Task statement: Set each line of the material below down word for word, from the first through the line that holds "[(265,290),(221,288),(215,429),(258,430),(265,290)]", but not the pictures.

Source records:
______________________________

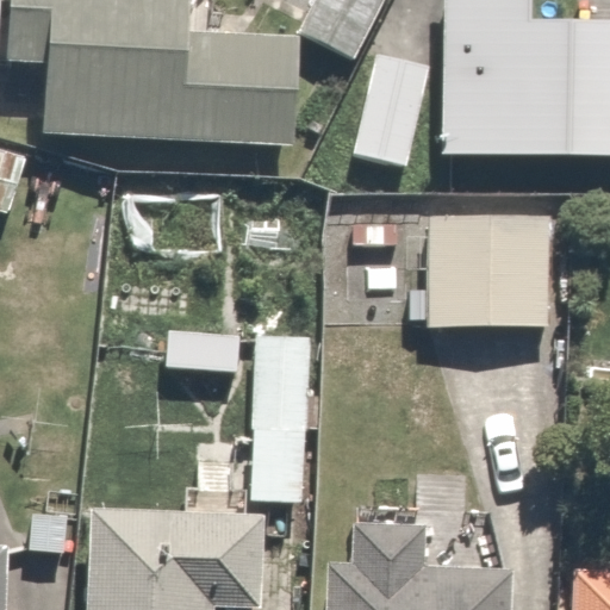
[(191,0),(12,0),(8,60),(49,63),(44,130),(291,144),(297,37),(190,30),(191,0)]
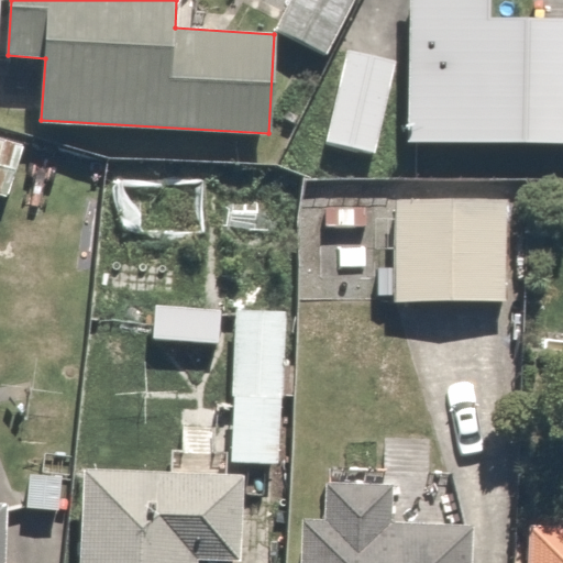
[(353,0),(291,0),(278,29),(328,53),(353,0)]
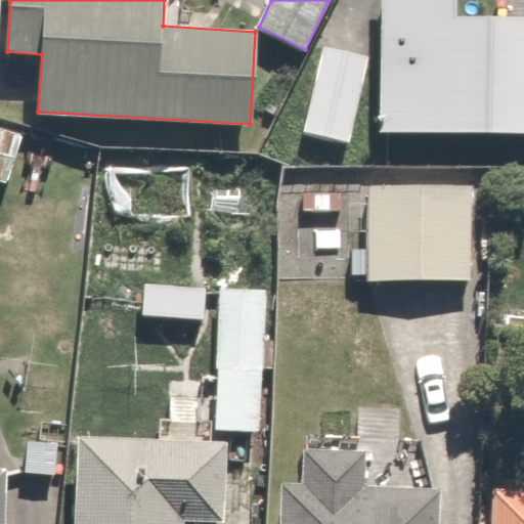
[(457,0),(379,0),(378,131),(523,132),(523,19),(457,19),(457,0)]
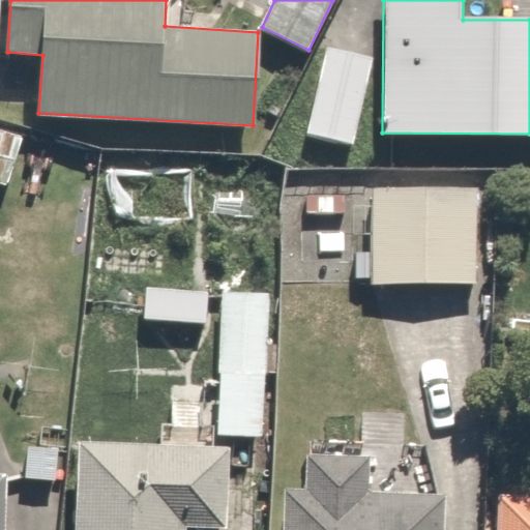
[(371,57),(327,48),(308,135),(353,144),(371,57)]
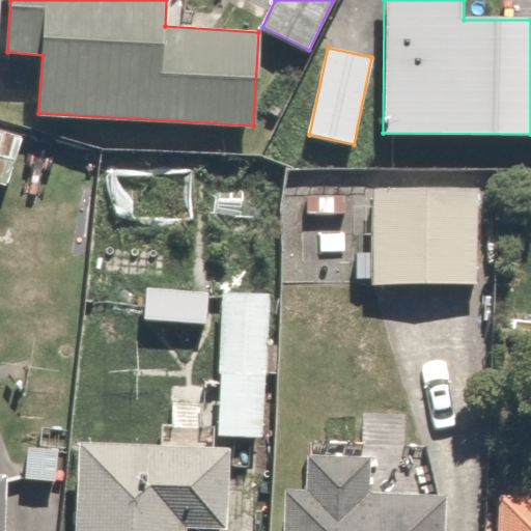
[(470,194),(356,189),(352,276),(466,281),(470,194)]
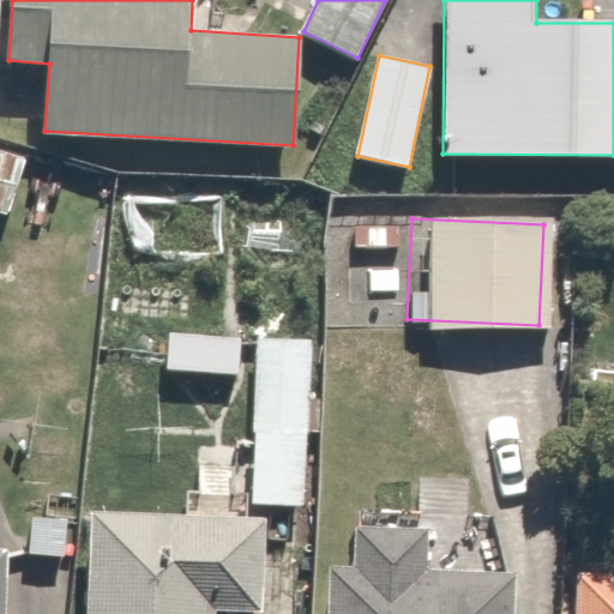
[(241,339),(170,335),(168,367),(239,373),(241,339)]
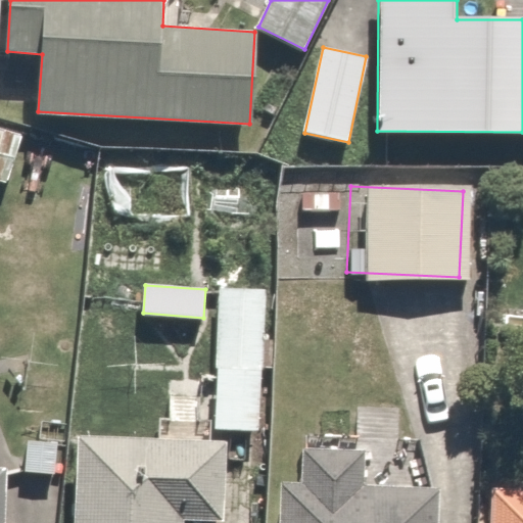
[(265,290),(221,288),(215,429),(258,430),(265,290)]
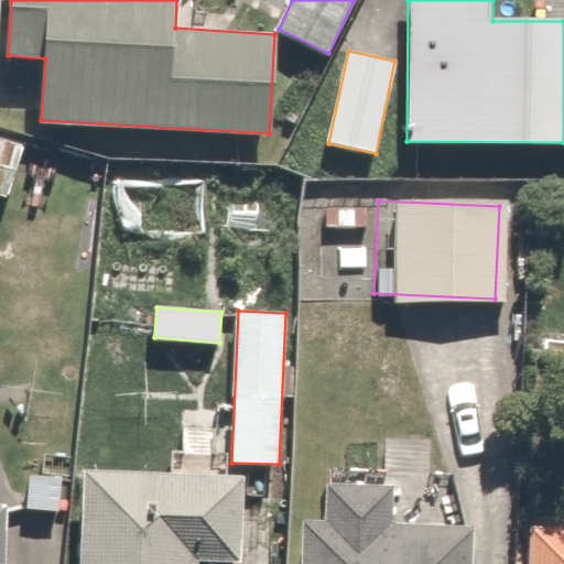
[(213,555),(217,480),(62,470),(55,563),(174,563),(175,553),(213,555)]
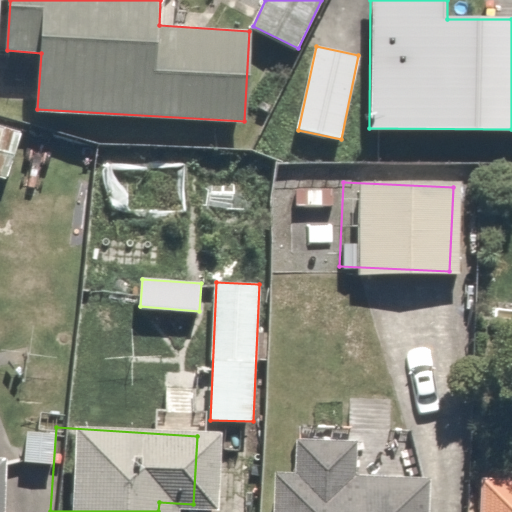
[(278,473),(250,472),(249,511),(406,511),(408,476),(324,474),(325,435),(279,434),(278,473)]
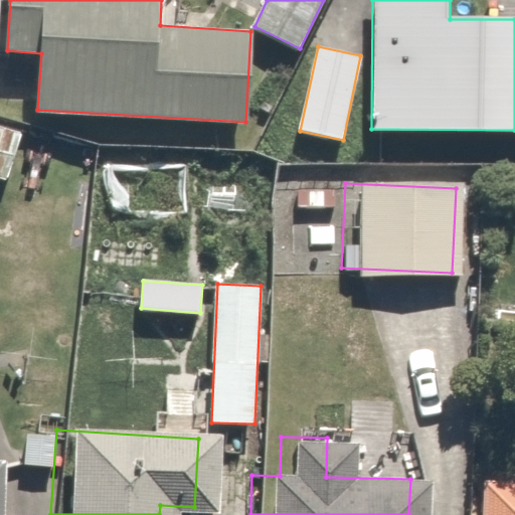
[(514,514),(514,479),(463,477),(461,514),(514,514)]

______________________________

Your response:
[(191,0),(12,0),(8,60),(49,63),(44,130),(291,144),(297,37),(190,30),(191,0)]
[(353,0),(291,0),(278,29),(328,53),(353,0)]
[(457,0),(379,0),(378,131),(523,132),(523,19),(457,19),(457,0)]
[(371,57),(327,48),(308,135),(353,144),(371,57)]
[(470,194),(356,189),(352,276),(466,281),(470,194)]
[(241,339),(170,335),(168,367),(239,373),(241,339)]
[(265,290),(221,288),(215,429),(258,430),(265,290)]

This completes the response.